Activity: Give back the entries below verbatim.

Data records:
______________________________

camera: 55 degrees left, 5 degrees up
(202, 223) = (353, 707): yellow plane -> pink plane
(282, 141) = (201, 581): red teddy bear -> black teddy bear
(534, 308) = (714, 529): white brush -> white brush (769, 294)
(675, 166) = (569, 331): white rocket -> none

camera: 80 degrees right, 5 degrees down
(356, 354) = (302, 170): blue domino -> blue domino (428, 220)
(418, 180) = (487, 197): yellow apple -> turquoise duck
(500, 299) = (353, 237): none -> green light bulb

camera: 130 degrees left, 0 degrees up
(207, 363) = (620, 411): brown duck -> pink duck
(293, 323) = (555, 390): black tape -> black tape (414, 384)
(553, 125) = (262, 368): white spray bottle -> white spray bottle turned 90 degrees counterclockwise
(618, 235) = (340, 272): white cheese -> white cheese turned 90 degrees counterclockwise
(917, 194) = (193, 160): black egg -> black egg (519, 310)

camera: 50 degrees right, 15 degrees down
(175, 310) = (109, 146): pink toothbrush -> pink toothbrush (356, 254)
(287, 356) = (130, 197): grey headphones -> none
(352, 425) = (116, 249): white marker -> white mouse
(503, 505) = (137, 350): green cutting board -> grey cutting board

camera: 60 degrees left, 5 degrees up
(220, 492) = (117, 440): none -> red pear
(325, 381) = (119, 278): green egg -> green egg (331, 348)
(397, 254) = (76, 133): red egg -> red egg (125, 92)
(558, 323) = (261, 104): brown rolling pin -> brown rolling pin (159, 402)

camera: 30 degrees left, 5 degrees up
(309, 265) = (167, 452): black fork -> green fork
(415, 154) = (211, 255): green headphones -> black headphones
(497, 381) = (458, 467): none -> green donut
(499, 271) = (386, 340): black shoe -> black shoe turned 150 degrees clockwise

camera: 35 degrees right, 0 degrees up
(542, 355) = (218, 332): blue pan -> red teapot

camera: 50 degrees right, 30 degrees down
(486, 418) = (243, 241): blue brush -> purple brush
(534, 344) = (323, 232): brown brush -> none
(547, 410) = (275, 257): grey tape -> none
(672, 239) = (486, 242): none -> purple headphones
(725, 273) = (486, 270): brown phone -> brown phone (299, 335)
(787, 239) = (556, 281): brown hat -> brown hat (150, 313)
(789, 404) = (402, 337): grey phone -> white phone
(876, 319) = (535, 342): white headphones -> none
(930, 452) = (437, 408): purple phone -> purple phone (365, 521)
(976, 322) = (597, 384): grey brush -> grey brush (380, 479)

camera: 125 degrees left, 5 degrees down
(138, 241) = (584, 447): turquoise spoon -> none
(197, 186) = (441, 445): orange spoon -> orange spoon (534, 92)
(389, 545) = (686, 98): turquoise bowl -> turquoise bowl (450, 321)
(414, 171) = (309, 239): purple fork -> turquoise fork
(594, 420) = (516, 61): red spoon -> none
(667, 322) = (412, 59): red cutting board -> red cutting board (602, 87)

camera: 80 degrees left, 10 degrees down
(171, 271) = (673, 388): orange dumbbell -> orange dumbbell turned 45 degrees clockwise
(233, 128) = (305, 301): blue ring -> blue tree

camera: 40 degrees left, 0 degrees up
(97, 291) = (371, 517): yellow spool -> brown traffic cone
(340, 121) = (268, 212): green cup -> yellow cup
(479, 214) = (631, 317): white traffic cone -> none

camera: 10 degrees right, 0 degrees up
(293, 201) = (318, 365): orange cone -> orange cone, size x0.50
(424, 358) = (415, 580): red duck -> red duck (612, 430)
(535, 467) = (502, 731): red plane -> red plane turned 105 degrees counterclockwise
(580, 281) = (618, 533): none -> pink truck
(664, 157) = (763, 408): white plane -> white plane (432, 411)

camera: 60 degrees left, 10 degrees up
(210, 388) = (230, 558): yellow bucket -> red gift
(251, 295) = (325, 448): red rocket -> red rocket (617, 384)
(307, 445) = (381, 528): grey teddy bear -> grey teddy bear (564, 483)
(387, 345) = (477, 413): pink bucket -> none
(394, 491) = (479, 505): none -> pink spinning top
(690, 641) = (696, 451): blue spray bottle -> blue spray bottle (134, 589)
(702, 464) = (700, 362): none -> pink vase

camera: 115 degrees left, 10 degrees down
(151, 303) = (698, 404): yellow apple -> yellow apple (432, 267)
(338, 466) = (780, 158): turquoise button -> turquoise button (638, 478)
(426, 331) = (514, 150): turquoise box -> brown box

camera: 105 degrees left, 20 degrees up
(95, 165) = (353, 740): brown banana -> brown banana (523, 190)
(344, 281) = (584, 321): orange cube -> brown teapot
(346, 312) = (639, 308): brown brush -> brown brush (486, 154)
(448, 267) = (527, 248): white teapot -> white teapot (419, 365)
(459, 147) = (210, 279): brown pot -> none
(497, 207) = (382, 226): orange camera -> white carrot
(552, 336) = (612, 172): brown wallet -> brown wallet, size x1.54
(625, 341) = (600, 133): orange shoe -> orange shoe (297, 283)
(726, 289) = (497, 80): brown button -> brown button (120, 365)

______________________________

Task answer:
camera: 55 degrees left, 5 degrees up
(202, 223) = (353, 707): yellow plane -> pink plane
(282, 141) = (201, 581): red teddy bear -> black teddy bear
(534, 308) = (714, 529): white brush -> white brush (769, 294)
(675, 166) = (569, 331): white rocket -> none

camera: 80 degrees right, 5 degrees down
(356, 354) = (302, 170): blue domino -> blue domino (428, 220)
(418, 180) = (487, 197): yellow apple -> turquoise duck
(500, 299) = (353, 237): none -> green light bulb

camera: 130 degrees left, 0 degrees up
(207, 363) = (620, 411): brown duck -> pink duck
(293, 323) = (555, 390): black tape -> black tape (414, 384)
(553, 125) = (262, 368): white spray bottle -> white spray bottle turned 90 degrees counterclockwise
(618, 235) = (340, 272): white cheese -> white cheese turned 90 degrees counterclockwise
(917, 194) = (193, 160): black egg -> black egg (519, 310)

camera: 50 degrees right, 15 degrees down
(175, 310) = (109, 146): pink toothbrush -> pink toothbrush (356, 254)
(287, 356) = (130, 197): grey headphones -> none
(352, 425) = (116, 249): white marker -> white mouse
(503, 505) = (137, 350): green cutting board -> grey cutting board

camera: 60 degrees left, 5 degrees up
(220, 492) = (117, 440): none -> red pear
(325, 381) = (119, 278): green egg -> green egg (331, 348)
(397, 254) = (76, 133): red egg -> red egg (125, 92)
(558, 323) = (261, 104): brown rolling pin -> brown rolling pin (159, 402)

camera: 30 degrees left, 5 degrees up
(309, 265) = (167, 452): black fork -> green fork
(415, 154) = (211, 255): green headphones -> black headphones
(497, 381) = (458, 467): none -> green donut
(499, 271) = (386, 340): black shoe -> black shoe turned 150 degrees clockwise

camera: 35 degrees right, 0 degrees up
(542, 355) = (218, 332): blue pan -> red teapot

camera: 50 degrees right, 30 degrees down
(486, 418) = (243, 241): blue brush -> purple brush
(534, 344) = (323, 232): brown brush -> none
(547, 410) = (275, 257): grey tape -> none
(672, 239) = (486, 242): none -> purple headphones
(725, 273) = (486, 270): brown phone -> brown phone (299, 335)
(787, 239) = (556, 281): brown hat -> brown hat (150, 313)
(789, 404) = (402, 337): grey phone -> white phone
(876, 319) = (535, 342): white headphones -> none
(930, 452) = (437, 408): purple phone -> purple phone (365, 521)
(976, 322) = (597, 384): grey brush -> grey brush (380, 479)

camera: 125 degrees left, 5 degrees down
(138, 241) = (584, 447): turquoise spoon -> none
(197, 186) = (441, 445): orange spoon -> orange spoon (534, 92)
(389, 545) = (686, 98): turquoise bowl -> turquoise bowl (450, 321)
(414, 171) = (309, 239): purple fork -> turquoise fork
(594, 420) = (516, 61): red spoon -> none
(667, 322) = (412, 59): red cutting board -> red cutting board (602, 87)

camera: 80 degrees left, 10 degrees down
(171, 271) = (673, 388): orange dumbbell -> orange dumbbell turned 45 degrees clockwise
(233, 128) = (305, 301): blue ring -> blue tree

camera: 40 degrees left, 0 degrees up
(97, 291) = (371, 517): yellow spool -> brown traffic cone
(340, 121) = (268, 212): green cup -> yellow cup
(479, 214) = (631, 317): white traffic cone -> none

camera: 10 degrees right, 0 degrees up
(293, 201) = (318, 365): orange cone -> orange cone, size x0.50
(424, 358) = (415, 580): red duck -> red duck (612, 430)
(535, 467) = (502, 731): red plane -> red plane turned 105 degrees counterclockwise
(580, 281) = (618, 533): none -> pink truck
(664, 157) = (763, 408): white plane -> white plane (432, 411)

camera: 60 degrees left, 10 degrees up
(210, 388) = (230, 558): yellow bucket -> red gift
(251, 295) = (325, 448): red rocket -> red rocket (617, 384)
(307, 445) = (381, 528): grey teddy bear -> grey teddy bear (564, 483)
(387, 345) = (477, 413): pink bucket -> none
(394, 491) = (479, 505): none -> pink spinning top
(690, 641) = (696, 451): blue spray bottle -> blue spray bottle (134, 589)
(702, 464) = (700, 362): none -> pink vase

camera: 115 degrees left, 10 degrees down
(151, 303) = (698, 404): yellow apple -> yellow apple (432, 267)
(338, 466) = (780, 158): turquoise button -> turquoise button (638, 478)
(426, 331) = (514, 150): turquoise box -> brown box

camera: 105 degrees left, 20 degrees up
(95, 165) = (353, 740): brown banana -> brown banana (523, 190)
(344, 281) = (584, 321): orange cube -> brown teapot
(346, 312) = (639, 308): brown brush -> brown brush (486, 154)
(448, 267) = (527, 248): white teapot -> white teapot (419, 365)
(459, 147) = (210, 279): brown pot -> none
(497, 207) = (382, 226): orange camera -> white carrot
(552, 336) = (612, 172): brown wallet -> brown wallet, size x1.54
(625, 341) = (600, 133): orange shoe -> orange shoe (297, 283)
(726, 289) = (497, 80): brown button -> brown button (120, 365)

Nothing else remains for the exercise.